• _THE PROBLEM_: Can the lines below, from the one that holds "(502, 336) = (428, 325): none" to the very end, be echoed exactly, with both ends included and no pictures?

• _Object state comparisons_:

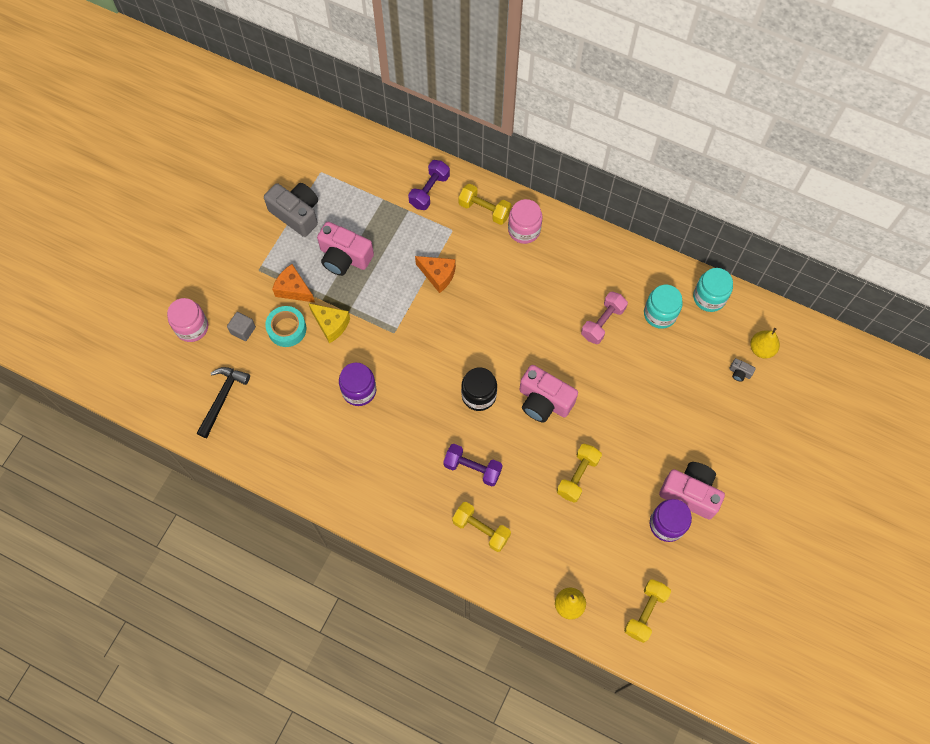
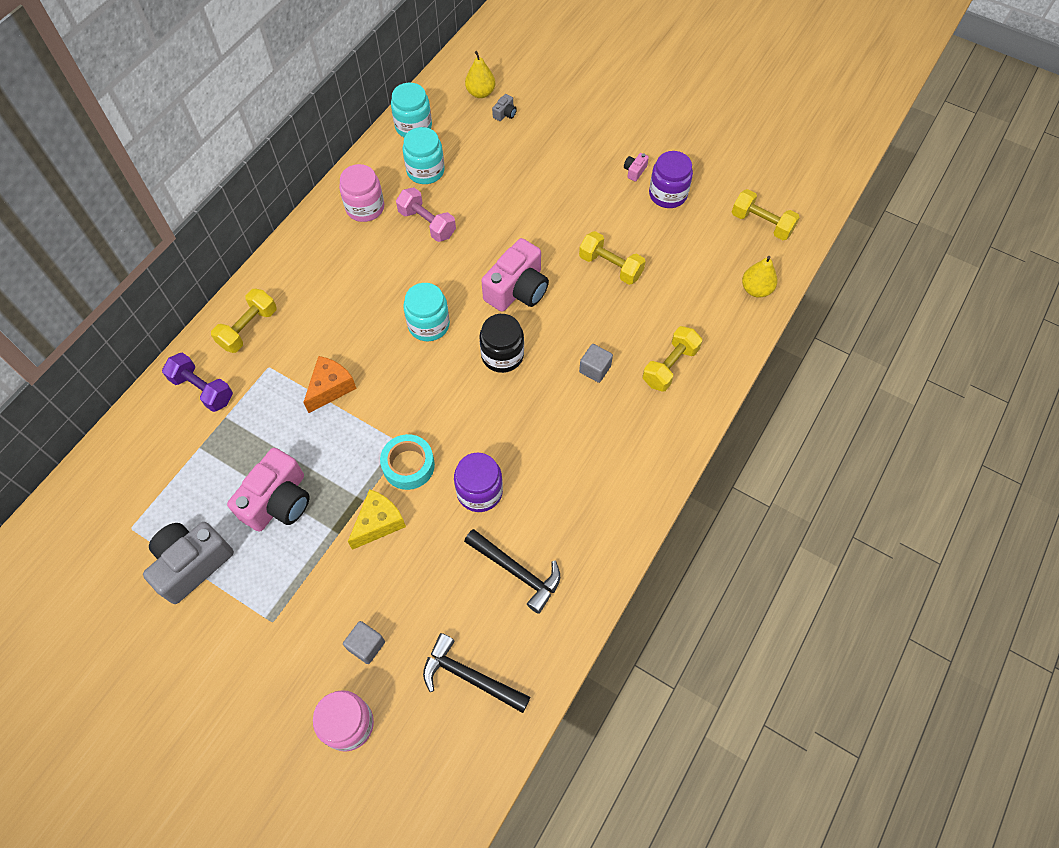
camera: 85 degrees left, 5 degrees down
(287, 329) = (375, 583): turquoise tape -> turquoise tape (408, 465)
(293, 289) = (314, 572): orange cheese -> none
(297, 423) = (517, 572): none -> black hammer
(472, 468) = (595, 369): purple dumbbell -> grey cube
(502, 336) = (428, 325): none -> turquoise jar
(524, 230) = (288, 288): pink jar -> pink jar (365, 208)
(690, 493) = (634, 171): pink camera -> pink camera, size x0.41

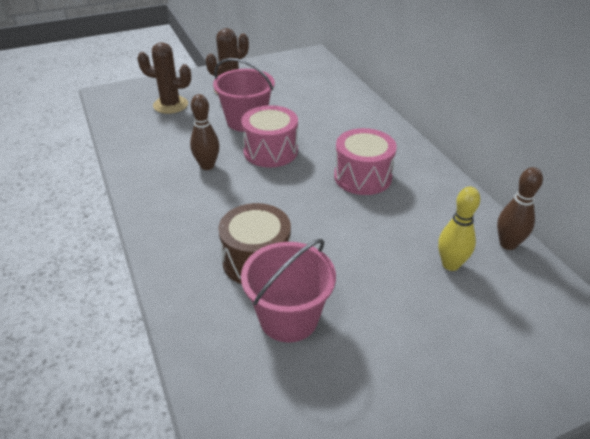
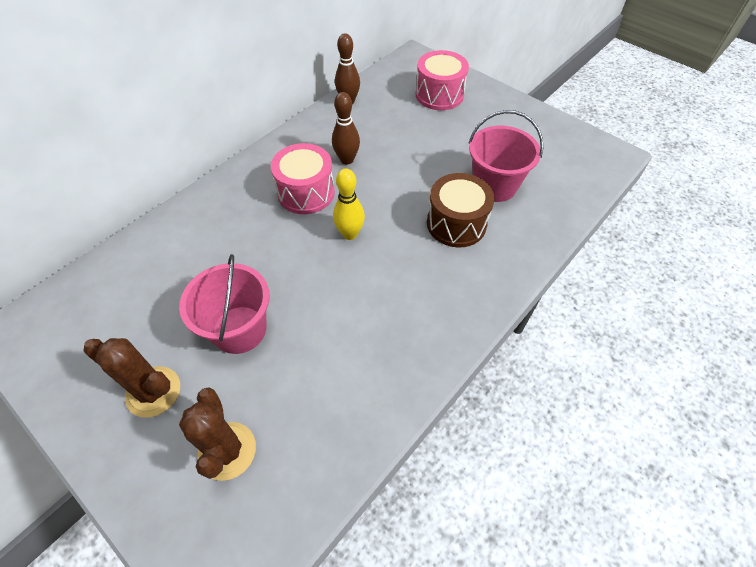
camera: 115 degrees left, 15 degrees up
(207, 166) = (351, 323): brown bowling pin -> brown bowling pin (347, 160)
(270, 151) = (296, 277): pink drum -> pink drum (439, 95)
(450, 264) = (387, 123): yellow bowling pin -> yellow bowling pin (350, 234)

• _PROBLEM SOLUTION_:
(502, 336) = (428, 325): none -> turquoise jar
(524, 230) = (288, 288): pink jar -> pink jar (365, 208)
(690, 493) = (634, 171): pink camera -> pink camera, size x0.41

camera: 115 degrees left, 15 degrees up
(207, 166) = (351, 323): brown bowling pin -> brown bowling pin (347, 160)
(270, 151) = (296, 277): pink drum -> pink drum (439, 95)
(450, 264) = (387, 123): yellow bowling pin -> yellow bowling pin (350, 234)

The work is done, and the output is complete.